INPUT RECORDS section start

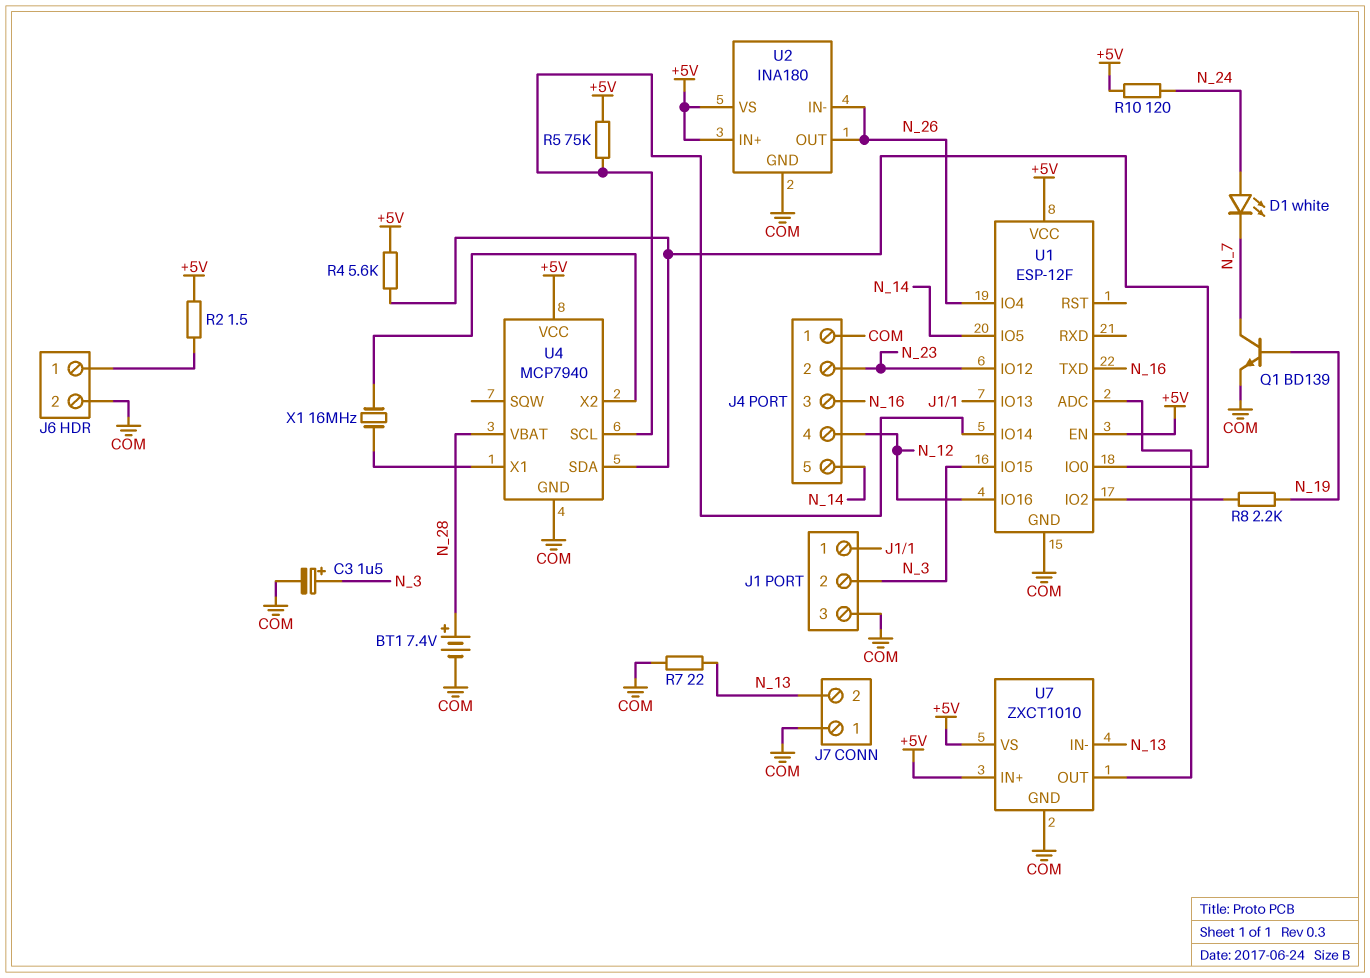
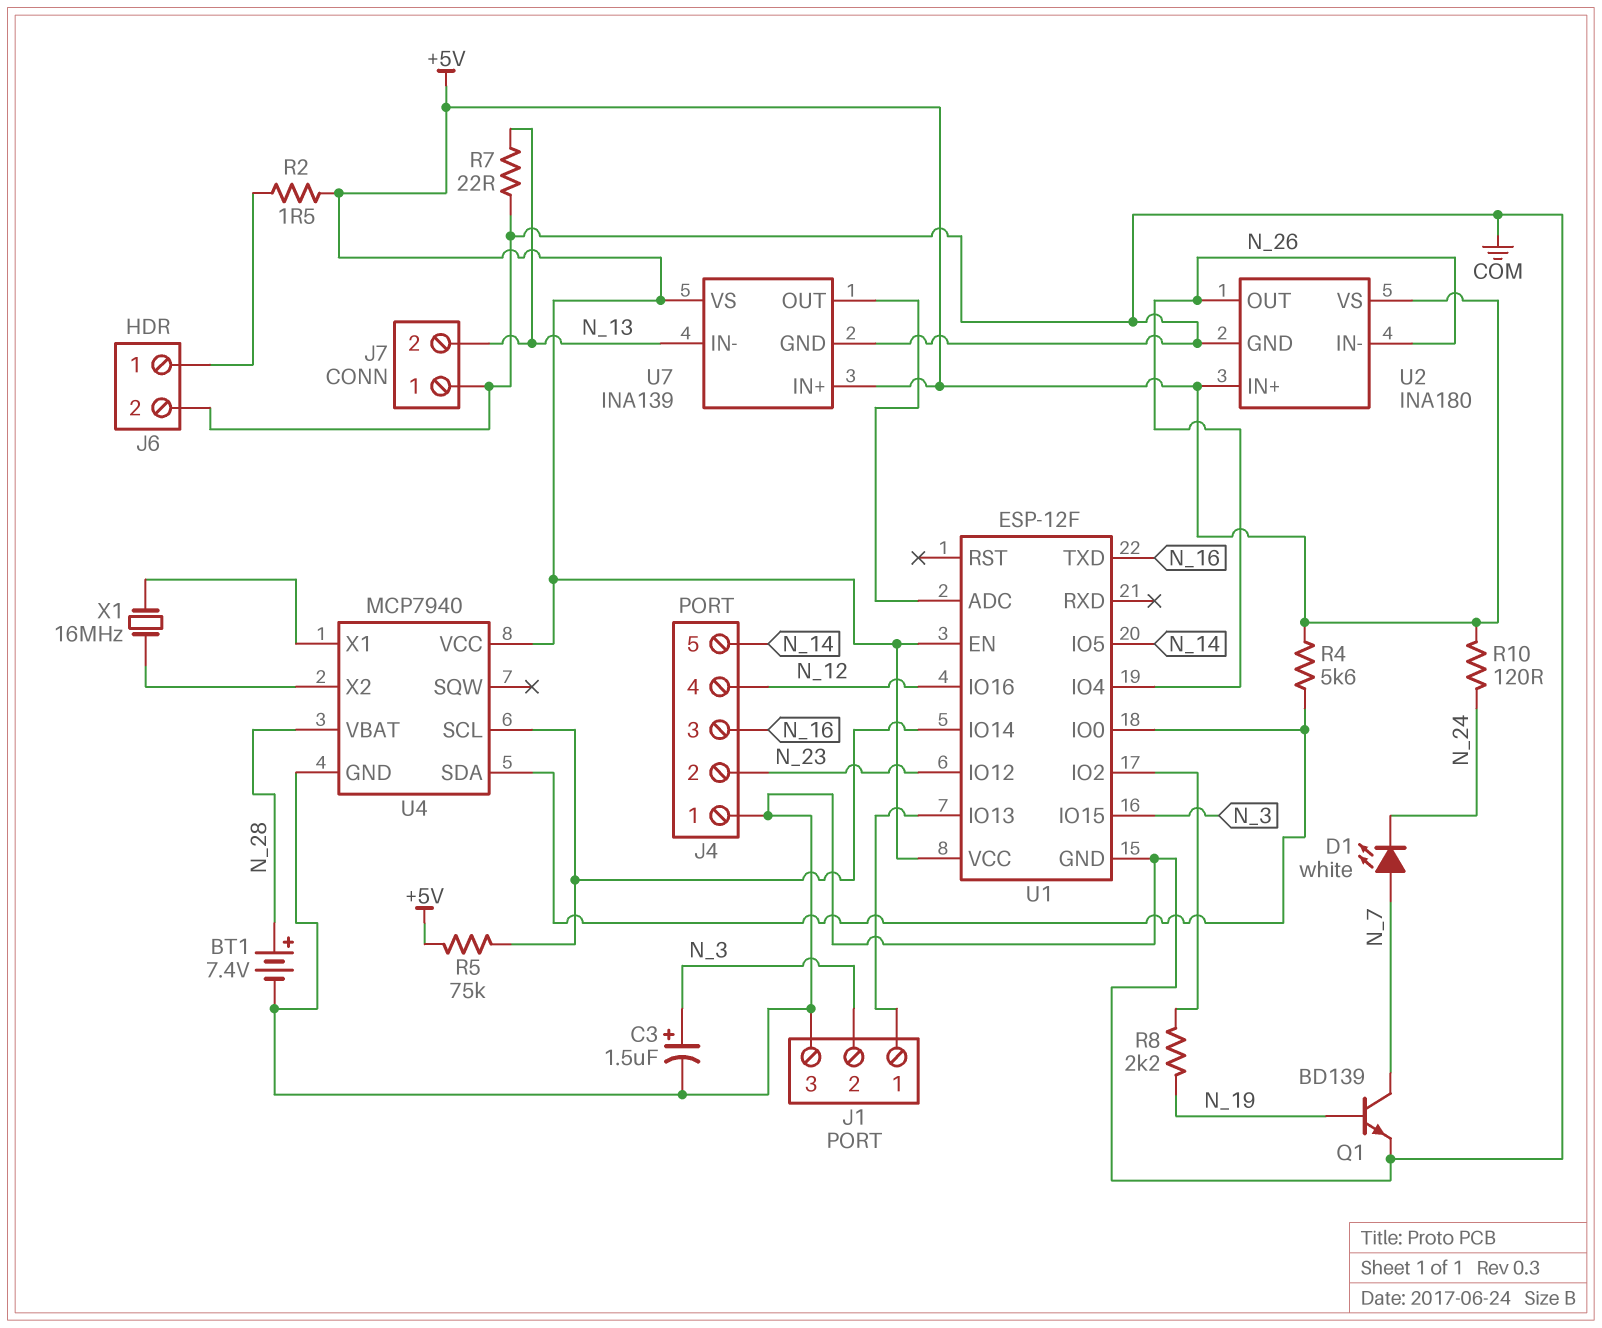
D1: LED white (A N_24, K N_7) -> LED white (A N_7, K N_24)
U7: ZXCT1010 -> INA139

INPUT RECORDS section end
INPUT RECORDS section start

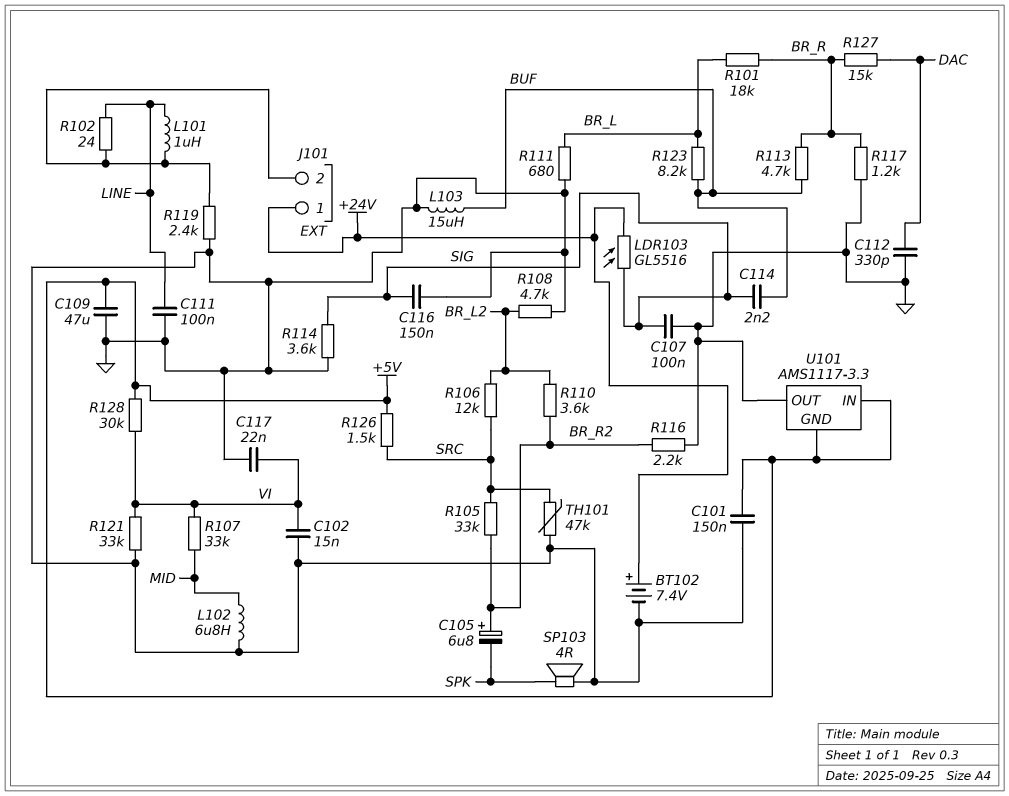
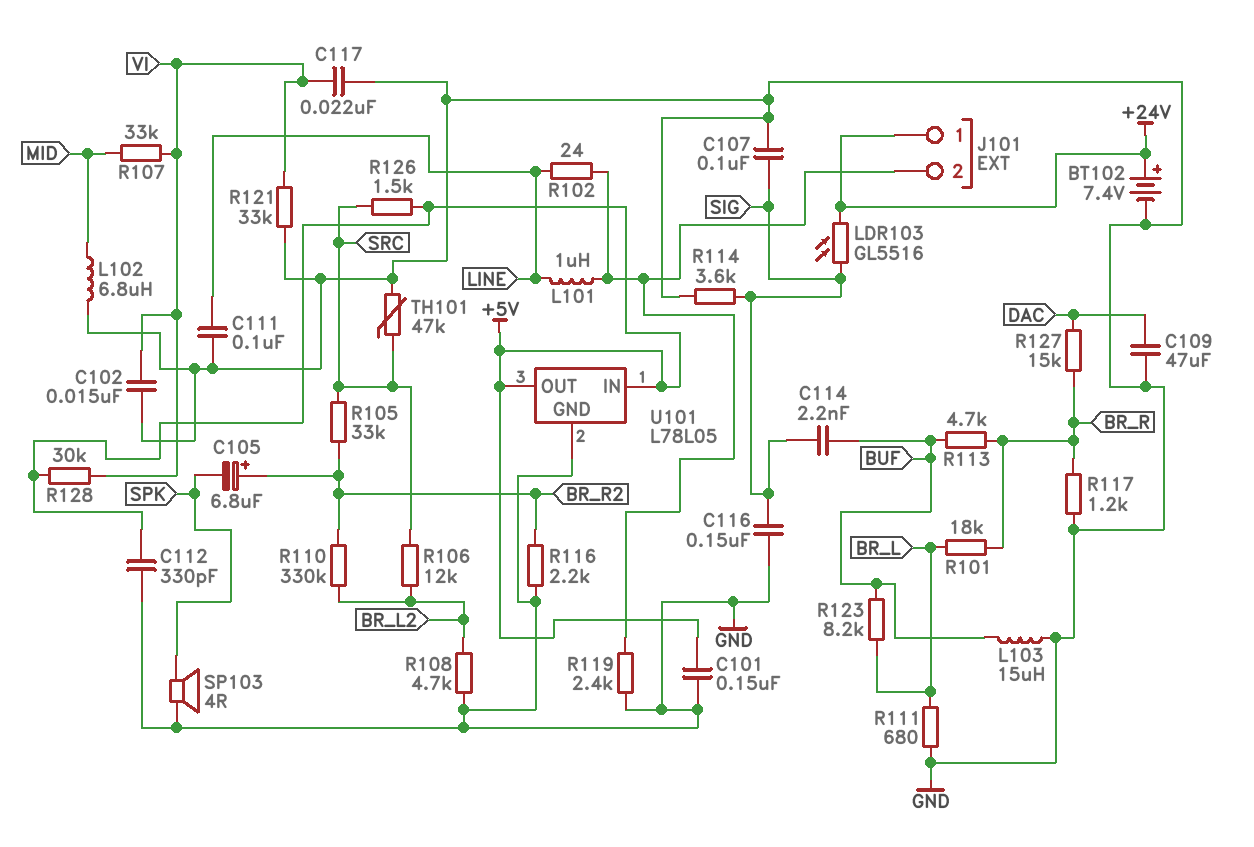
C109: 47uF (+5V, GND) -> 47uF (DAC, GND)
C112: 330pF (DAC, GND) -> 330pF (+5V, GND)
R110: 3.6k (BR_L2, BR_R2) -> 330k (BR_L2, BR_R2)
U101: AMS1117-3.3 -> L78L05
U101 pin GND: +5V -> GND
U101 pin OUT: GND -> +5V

INPUT RECORDS section end

WHAT NEEDS TO BE DONE
Everything in the material above from the line that has "D1: LED white" through the line that has "U7: ZXCT1010 -> INA139" must be duplicated exactly, with no other lines given.

TASK ANSWER
D1: LED white (A N_24, K N_7) -> LED white (A N_7, K N_24)
U7: ZXCT1010 -> INA139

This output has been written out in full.